* WHAT YOU ARE ASKED TO DO: Here are the records. Write out exactly the lines between the one holding "D2: LED orange" and the one holding "R10: 2k (GND, MODE) -> 2k (MODE, VCC)", inclusive.

==== SOURCE DATA ====

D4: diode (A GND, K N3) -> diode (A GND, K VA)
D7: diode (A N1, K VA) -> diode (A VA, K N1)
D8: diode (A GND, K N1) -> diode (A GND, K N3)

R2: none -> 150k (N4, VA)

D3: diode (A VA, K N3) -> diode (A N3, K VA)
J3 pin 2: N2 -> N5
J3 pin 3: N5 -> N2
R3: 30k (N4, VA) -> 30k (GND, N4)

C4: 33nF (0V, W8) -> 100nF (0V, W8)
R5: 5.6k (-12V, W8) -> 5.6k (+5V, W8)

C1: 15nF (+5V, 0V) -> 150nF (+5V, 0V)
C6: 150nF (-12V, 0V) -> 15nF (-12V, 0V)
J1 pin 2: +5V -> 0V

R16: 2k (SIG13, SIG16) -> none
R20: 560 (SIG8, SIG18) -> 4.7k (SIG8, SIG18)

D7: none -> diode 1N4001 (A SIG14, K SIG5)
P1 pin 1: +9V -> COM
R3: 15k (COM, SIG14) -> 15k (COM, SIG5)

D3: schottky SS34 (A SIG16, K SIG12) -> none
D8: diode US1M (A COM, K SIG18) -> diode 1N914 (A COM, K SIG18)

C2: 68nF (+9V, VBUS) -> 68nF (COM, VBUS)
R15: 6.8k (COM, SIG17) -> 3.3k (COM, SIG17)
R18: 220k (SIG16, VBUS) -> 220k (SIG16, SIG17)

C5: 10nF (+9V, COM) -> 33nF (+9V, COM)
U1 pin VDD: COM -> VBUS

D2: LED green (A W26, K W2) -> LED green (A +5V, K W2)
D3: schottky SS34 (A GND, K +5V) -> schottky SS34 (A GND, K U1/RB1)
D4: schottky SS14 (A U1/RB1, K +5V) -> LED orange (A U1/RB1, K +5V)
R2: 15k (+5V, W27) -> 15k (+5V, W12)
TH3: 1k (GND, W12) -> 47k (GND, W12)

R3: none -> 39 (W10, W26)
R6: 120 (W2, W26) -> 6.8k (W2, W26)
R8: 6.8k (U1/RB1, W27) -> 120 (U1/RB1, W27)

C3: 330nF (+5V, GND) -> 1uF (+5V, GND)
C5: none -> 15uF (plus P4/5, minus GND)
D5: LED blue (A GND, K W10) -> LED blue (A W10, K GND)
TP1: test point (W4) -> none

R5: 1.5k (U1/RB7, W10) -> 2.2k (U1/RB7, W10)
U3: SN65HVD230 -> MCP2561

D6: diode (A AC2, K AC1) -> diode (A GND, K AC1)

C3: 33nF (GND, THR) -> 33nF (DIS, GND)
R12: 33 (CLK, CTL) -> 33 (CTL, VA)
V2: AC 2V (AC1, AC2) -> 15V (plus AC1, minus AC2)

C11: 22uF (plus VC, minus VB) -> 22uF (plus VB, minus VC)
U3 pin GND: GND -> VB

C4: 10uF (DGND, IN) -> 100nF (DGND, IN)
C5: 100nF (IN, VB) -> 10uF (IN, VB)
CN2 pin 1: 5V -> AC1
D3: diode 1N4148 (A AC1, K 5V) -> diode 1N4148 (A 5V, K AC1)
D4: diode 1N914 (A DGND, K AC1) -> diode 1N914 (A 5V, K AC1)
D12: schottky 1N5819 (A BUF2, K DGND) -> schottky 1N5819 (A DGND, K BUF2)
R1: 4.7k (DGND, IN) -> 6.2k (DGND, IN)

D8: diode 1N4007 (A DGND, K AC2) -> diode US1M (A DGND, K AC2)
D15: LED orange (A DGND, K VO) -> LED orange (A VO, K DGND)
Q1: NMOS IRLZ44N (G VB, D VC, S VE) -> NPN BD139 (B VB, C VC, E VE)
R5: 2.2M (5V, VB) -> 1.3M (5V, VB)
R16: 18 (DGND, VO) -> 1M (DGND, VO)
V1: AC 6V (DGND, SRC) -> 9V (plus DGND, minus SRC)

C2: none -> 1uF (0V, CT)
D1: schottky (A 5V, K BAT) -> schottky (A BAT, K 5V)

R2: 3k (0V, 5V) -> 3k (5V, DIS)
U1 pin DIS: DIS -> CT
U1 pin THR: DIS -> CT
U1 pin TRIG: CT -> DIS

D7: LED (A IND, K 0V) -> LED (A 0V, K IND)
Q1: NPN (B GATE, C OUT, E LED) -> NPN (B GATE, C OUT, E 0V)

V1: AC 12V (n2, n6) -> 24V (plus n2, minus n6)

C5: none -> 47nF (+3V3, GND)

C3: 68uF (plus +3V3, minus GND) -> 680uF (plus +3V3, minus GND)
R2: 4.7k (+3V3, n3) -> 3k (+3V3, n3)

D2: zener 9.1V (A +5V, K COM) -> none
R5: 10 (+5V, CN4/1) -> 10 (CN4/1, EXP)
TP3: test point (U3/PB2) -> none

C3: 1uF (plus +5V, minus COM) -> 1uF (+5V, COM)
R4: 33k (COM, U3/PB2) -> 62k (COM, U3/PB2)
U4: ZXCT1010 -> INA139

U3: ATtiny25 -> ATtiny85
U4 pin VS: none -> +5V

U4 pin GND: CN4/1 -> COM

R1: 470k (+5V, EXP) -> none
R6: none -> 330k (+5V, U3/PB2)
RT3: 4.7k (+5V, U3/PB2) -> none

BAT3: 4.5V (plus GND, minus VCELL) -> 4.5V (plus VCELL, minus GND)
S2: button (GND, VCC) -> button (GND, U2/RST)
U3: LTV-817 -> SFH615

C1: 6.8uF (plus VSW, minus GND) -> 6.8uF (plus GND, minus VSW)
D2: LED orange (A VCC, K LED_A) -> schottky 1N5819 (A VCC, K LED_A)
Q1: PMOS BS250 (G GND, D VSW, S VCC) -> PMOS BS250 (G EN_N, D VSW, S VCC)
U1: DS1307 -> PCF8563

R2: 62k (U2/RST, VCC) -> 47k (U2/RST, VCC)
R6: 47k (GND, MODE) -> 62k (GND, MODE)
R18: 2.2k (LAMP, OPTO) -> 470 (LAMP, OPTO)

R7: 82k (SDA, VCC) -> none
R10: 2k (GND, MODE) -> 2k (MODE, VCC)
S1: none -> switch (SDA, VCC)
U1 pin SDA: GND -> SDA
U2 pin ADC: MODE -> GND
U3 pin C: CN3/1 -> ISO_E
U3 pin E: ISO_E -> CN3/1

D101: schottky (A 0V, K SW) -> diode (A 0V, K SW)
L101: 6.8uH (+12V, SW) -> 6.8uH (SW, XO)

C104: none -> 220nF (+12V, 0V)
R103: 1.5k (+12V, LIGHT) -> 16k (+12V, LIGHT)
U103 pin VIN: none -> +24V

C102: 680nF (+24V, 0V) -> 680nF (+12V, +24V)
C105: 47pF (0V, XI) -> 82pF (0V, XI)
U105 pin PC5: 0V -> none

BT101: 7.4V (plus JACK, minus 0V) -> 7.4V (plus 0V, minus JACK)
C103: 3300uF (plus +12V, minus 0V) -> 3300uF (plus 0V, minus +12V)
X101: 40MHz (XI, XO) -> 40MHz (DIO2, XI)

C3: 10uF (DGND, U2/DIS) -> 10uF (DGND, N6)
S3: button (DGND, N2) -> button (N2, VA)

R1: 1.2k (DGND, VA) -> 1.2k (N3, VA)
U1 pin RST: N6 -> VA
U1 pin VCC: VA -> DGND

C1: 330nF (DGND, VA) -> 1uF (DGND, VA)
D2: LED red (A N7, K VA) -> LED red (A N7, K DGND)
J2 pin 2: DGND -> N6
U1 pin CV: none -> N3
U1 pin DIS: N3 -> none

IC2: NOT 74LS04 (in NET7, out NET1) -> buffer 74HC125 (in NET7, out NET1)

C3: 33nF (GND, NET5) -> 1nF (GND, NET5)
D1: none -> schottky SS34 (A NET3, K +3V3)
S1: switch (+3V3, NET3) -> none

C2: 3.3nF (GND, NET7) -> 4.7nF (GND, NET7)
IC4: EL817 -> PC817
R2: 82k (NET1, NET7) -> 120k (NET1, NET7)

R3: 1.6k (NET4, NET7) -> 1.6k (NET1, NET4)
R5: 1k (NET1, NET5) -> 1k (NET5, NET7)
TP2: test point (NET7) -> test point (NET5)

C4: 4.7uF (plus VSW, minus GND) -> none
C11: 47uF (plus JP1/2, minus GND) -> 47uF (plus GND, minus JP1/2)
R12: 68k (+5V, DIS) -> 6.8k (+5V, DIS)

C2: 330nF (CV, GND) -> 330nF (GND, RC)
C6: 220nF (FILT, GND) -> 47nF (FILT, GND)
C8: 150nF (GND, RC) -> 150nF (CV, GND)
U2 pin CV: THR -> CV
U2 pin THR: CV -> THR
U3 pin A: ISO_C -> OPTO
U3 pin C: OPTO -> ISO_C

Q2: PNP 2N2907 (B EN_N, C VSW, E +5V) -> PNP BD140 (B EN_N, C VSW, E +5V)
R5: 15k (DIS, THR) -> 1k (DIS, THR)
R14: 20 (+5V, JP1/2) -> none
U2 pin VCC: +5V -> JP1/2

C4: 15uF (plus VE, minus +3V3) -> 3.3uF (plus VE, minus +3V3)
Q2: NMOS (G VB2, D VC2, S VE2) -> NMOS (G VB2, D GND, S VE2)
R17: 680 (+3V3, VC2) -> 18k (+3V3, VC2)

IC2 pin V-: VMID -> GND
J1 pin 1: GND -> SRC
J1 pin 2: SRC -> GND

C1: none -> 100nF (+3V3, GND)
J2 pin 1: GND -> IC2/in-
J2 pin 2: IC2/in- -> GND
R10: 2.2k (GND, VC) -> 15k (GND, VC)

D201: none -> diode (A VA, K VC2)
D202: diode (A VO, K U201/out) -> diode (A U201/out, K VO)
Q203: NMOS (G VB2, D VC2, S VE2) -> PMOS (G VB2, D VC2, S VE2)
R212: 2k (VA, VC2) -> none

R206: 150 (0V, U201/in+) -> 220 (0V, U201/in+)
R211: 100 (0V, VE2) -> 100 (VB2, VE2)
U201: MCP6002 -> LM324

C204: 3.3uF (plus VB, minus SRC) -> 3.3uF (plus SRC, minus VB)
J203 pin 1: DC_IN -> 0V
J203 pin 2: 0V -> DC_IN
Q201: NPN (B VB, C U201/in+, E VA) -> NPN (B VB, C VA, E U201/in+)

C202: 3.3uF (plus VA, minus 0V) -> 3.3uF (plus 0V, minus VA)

====

* REPLY:
D2: LED orange (A VCC, K LED_A) -> schottky 1N5819 (A VCC, K LED_A)
Q1: PMOS BS250 (G GND, D VSW, S VCC) -> PMOS BS250 (G EN_N, D VSW, S VCC)
U1: DS1307 -> PCF8563

R2: 62k (U2/RST, VCC) -> 47k (U2/RST, VCC)
R6: 47k (GND, MODE) -> 62k (GND, MODE)
R18: 2.2k (LAMP, OPTO) -> 470 (LAMP, OPTO)

R7: 82k (SDA, VCC) -> none
R10: 2k (GND, MODE) -> 2k (MODE, VCC)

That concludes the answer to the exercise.